* SET TASK: Put every line of the data below into a Markdown table with columns Row and Line, numbering the rows and skipping blank lines. Leave out the picture placeholders.

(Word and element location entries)
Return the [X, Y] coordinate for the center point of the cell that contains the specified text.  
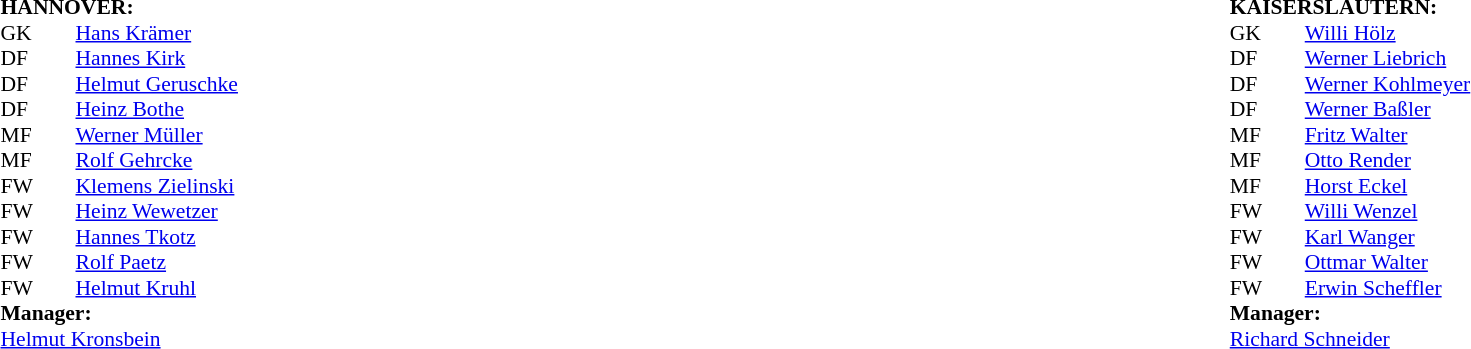
Heinz Bothe [226, 109]
Helmut Kruhl [226, 288]
Heinz Wewetzer [226, 211]
Hans Krämer [226, 33]
Klemens Zielinski [226, 186]
Rolf Paetz [226, 263]
Manager: [188, 313]
Rolf Gehrcke [226, 161]
Hannes Kirk [226, 59]
Helmut Geruschke [226, 84]
Werner Müller [226, 135]
Hannes Tkotz [226, 237]
Detect which cell encompasses the target text, then output its [x, y] center coordinate. 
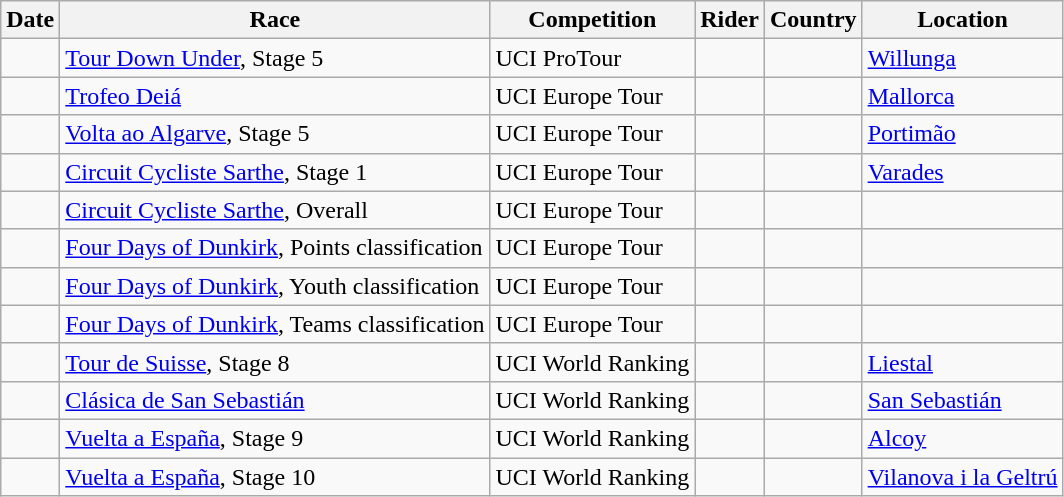
Alcoy [962, 438]
Portimão [962, 134]
Location [962, 20]
Willunga [962, 58]
Trofeo Deiá [275, 96]
UCI ProTour [592, 58]
Vilanova i la Geltrú [962, 477]
Four Days of Dunkirk, Points classification [275, 248]
Tour Down Under, Stage 5 [275, 58]
Race [275, 20]
Circuit Cycliste Sarthe, Overall [275, 210]
Rider [730, 20]
Vuelta a España, Stage 10 [275, 477]
Competition [592, 20]
Mallorca [962, 96]
Country [813, 20]
Varades [962, 172]
Four Days of Dunkirk, Teams classification [275, 324]
Vuelta a España, Stage 9 [275, 438]
Four Days of Dunkirk, Youth classification [275, 286]
Clásica de San Sebastián [275, 400]
Date [30, 20]
Volta ao Algarve, Stage 5 [275, 134]
Liestal [962, 362]
San Sebastián [962, 400]
Circuit Cycliste Sarthe, Stage 1 [275, 172]
Tour de Suisse, Stage 8 [275, 362]
Return the [x, y] coordinate for the center point of the cell that contains the specified text.  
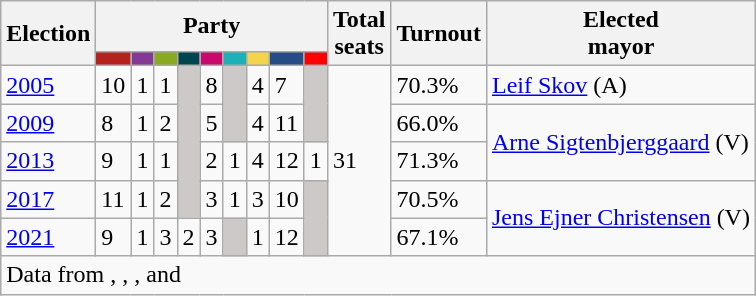
Leif Skov (A) [620, 85]
Arne Sigtenbjerggaard (V) [620, 142]
70.5% [439, 199]
2013 [48, 161]
Party [212, 26]
66.0% [439, 123]
Data from , , , and [378, 275]
31 [359, 161]
Electedmayor [620, 34]
5 [212, 123]
71.3% [439, 161]
2009 [48, 123]
67.1% [439, 237]
2005 [48, 85]
Jens Ejner Christensen (V) [620, 218]
2017 [48, 199]
Totalseats [359, 34]
Turnout [439, 34]
2021 [48, 237]
Election [48, 34]
70.3% [439, 85]
7 [286, 85]
Capture the cell that displays the provided text and extract its (X, Y) central coordinate. 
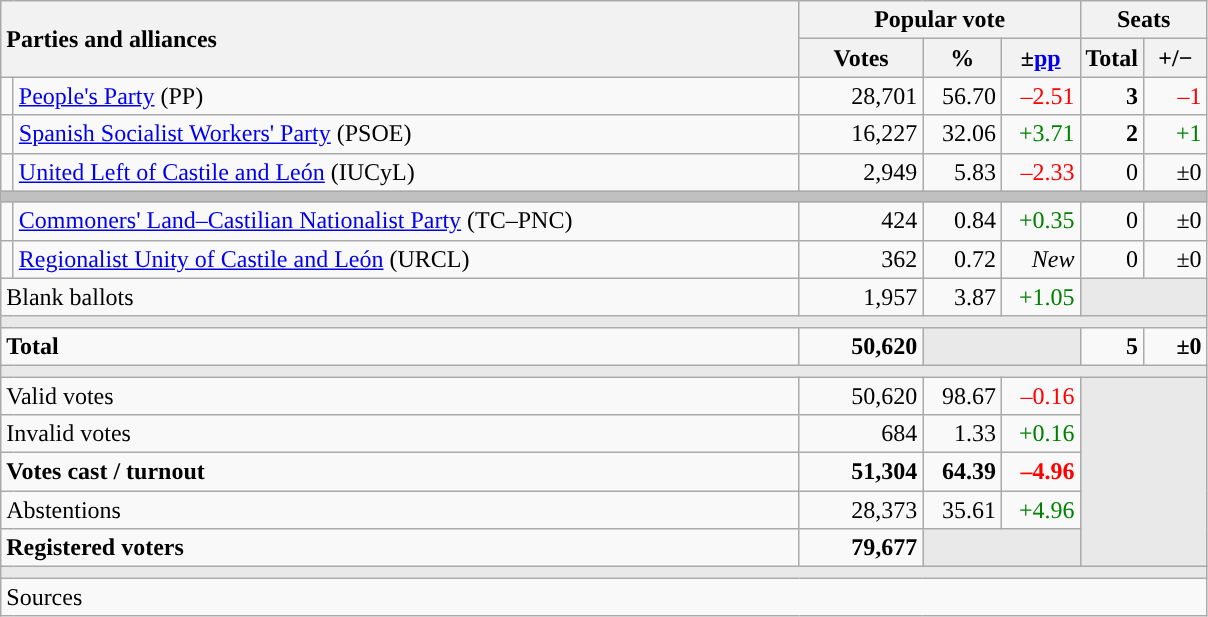
35.61 (962, 510)
Regionalist Unity of Castile and León (URCL) (406, 259)
+1 (1176, 134)
People's Party (PP) (406, 96)
+/− (1176, 58)
56.70 (962, 96)
684 (861, 434)
5.83 (962, 172)
28,701 (861, 96)
+3.71 (1040, 134)
±pp (1040, 58)
–0.16 (1040, 395)
3 (1112, 96)
Valid votes (400, 395)
Popular vote (940, 20)
Invalid votes (400, 434)
–2.51 (1040, 96)
28,373 (861, 510)
79,677 (861, 548)
New (1040, 259)
2,949 (861, 172)
64.39 (962, 472)
Registered voters (400, 548)
1.33 (962, 434)
424 (861, 221)
0.84 (962, 221)
2 (1112, 134)
5 (1112, 346)
Votes cast / turnout (400, 472)
Commoners' Land–Castilian Nationalist Party (TC–PNC) (406, 221)
+0.35 (1040, 221)
% (962, 58)
98.67 (962, 395)
+4.96 (1040, 510)
0.72 (962, 259)
Votes (861, 58)
1,957 (861, 297)
Parties and alliances (400, 39)
–2.33 (1040, 172)
16,227 (861, 134)
Seats (1144, 20)
32.06 (962, 134)
51,304 (861, 472)
362 (861, 259)
Blank ballots (400, 297)
–1 (1176, 96)
Abstentions (400, 510)
+0.16 (1040, 434)
United Left of Castile and León (IUCyL) (406, 172)
3.87 (962, 297)
–4.96 (1040, 472)
Spanish Socialist Workers' Party (PSOE) (406, 134)
Sources (604, 597)
+1.05 (1040, 297)
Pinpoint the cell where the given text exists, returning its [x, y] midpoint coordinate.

* REPLY TO THE EXERCISE:
| Row | Line |
|---|---|
| 1 | Return the [X, Y] coordinate for the center point of the cell that contains the specified text.   |
| 2 | Heinz Bothe [226, 109] |
| 3 | Helmut Kruhl [226, 288] |
| 4 | Heinz Wewetzer [226, 211] |
| 5 | Hans Krämer [226, 33] |
| 6 | Klemens Zielinski [226, 186] |
| 7 | Rolf Paetz [226, 263] |
| 8 | Manager: [188, 313] |
| 9 | Rolf Gehrcke [226, 161] |
| 10 | Hannes Kirk [226, 59] |
| 11 | Helmut Geruschke [226, 84] |
| 12 | Werner Müller [226, 135] |
| 13 | Hannes Tkotz [226, 237] |
| 14 | Detect which cell encompasses the target text, then output its [x, y] center coordinate.  |
| 15 | Alcoy [962, 438] |
| 16 | Portimão [962, 134] |
| 17 | Location [962, 20] |
| 18 | Willunga [962, 58] |
| 19 | Trofeo Deiá [275, 96] |
| 20 | UCI ProTour [592, 58] |
| 21 | Vilanova i la Geltrú [962, 477] |
| 22 | Four Days of Dunkirk, Points classification [275, 248] |
| 23 | Tour Down Under, Stage 5 [275, 58] |
| 24 | Race [275, 20] |
| 25 | Circuit Cycliste Sarthe, Overall [275, 210] |
| 26 | Rider [730, 20] |
| 27 | Vuelta a España, Stage 10 [275, 477] |
| 28 | Competition [592, 20] |
| 29 | Mallorca [962, 96] |
| 30 | Country [813, 20] |
| 31 | Varades [962, 172] |
| 32 | Four Days of Dunkirk, Teams classification [275, 324] |
| 33 | Vuelta a España, Stage 9 [275, 438] |
| 34 | Four Days of Dunkirk, Youth classification [275, 286] |
| 35 | Clásica de San Sebastián [275, 400] |
| 36 | Date [30, 20] |
| 37 | Volta ao Algarve, Stage 5 [275, 134] |
| 38 | Liestal [962, 362] |
| 39 | San Sebastián [962, 400] |
| 40 | Circuit Cycliste Sarthe, Stage 1 [275, 172] |
| 41 | Tour de Suisse, Stage 8 [275, 362] |
| 42 | Return the [x, y] coordinate for the center point of the cell that contains the specified text.   |
| 43 | Leif Skov (A) [620, 85] |
| 44 | Arne Sigtenbjerggaard (V) [620, 142] |
| 45 | 70.5% [439, 199] |
| 46 | 2013 [48, 161] |
| 47 | Party [212, 26] |
| 48 | 66.0% [439, 123] |
| 49 | Data from , , , and [378, 275] |
| 50 | 31 [359, 161] |
| 51 | Electedmayor [620, 34] |
| 52 | 5 [212, 123] |
| 53 | 71.3% [439, 161] |
| 54 | 2009 [48, 123] |
| 55 | 67.1% [439, 237] |
| 56 | 2005 [48, 85] |
| 57 | Jens Ejner Christensen (V) [620, 218] |
| 58 | 2017 [48, 199] |
| 59 | Totalseats [359, 34] |
| 60 | Turnout [439, 34] |
| 61 | 2021 [48, 237] |
| 62 | Election [48, 34] |
| 63 | 70.3% [439, 85] |
| 64 | 7 [286, 85] |
| 65 | Capture the cell that displays the provided text and extract its (X, Y) central coordinate.  |
| 66 | 35.61 (962, 510) |
| 67 | Regionalist Unity of Castile and León (URCL) (406, 259) |
| 68 | +1 (1176, 134) |
| 69 | People's Party (PP) (406, 96) |
| 70 | +/− (1176, 58) |
| 71 | 56.70 (962, 96) |
| 72 | 684 (861, 434) |
| 73 | 5.83 (962, 172) |
| 74 | 28,701 (861, 96) |
| 75 | +3.71 (1040, 134) |
| 76 | ±pp (1040, 58) |
| 77 | –0.16 (1040, 395) |
| 78 | 3 (1112, 96) |
| 79 | Valid votes (400, 395) |
| 80 | Popular vote (940, 20) |
| 81 | Invalid votes (400, 434) |
| 82 | –2.51 (1040, 96) |
| 83 | 28,373 (861, 510) |
| 84 | 79,677 (861, 548) |
| 85 | New (1040, 259) |
| 86 | 2,949 (861, 172) |
| 87 | 64.39 (962, 472) |
| 88 | Registered voters (400, 548) |
| 89 | 1.33 (962, 434) |
| 90 | 424 (861, 221) |
| 91 | 0.84 (962, 221) |
| 92 | 2 (1112, 134) |
| 93 | 5 (1112, 346) |
| 94 | Votes cast / turnout (400, 472) |
| 95 | Commoners' Land–Castilian Nationalist Party (TC–PNC) (406, 221) |
| 96 | +0.35 (1040, 221) |
| 97 | % (962, 58) |
| 98 | 98.67 (962, 395) |
| 99 | +4.96 (1040, 510) |
| 100 | 0.72 (962, 259) |
| 101 | Votes (861, 58) |
| 102 | 1,957 (861, 297) |
| 103 | Parties and alliances (400, 39) |
| 104 | –2.33 (1040, 172) |
| 105 | 16,227 (861, 134) |
| 106 | Seats (1144, 20) |
| 107 | 32.06 (962, 134) |
| 108 | 51,304 (861, 472) |
| 109 | 362 (861, 259) |
| 110 | Blank ballots (400, 297) |
| 111 | –1 (1176, 96) |
| 112 | Abstentions (400, 510) |
| 113 | +0.16 (1040, 434) |
| 114 | United Left of Castile and León (IUCyL) (406, 172) |
| 115 | 3.87 (962, 297) |
| 116 | –4.96 (1040, 472) |
| 117 | Spanish Socialist Workers' Party (PSOE) (406, 134) |
| 118 | Sources (604, 597) |
| 119 | +1.05 (1040, 297) |
| 120 | Pinpoint the cell where the given text exists, returning its [x, y] midpoint coordinate. |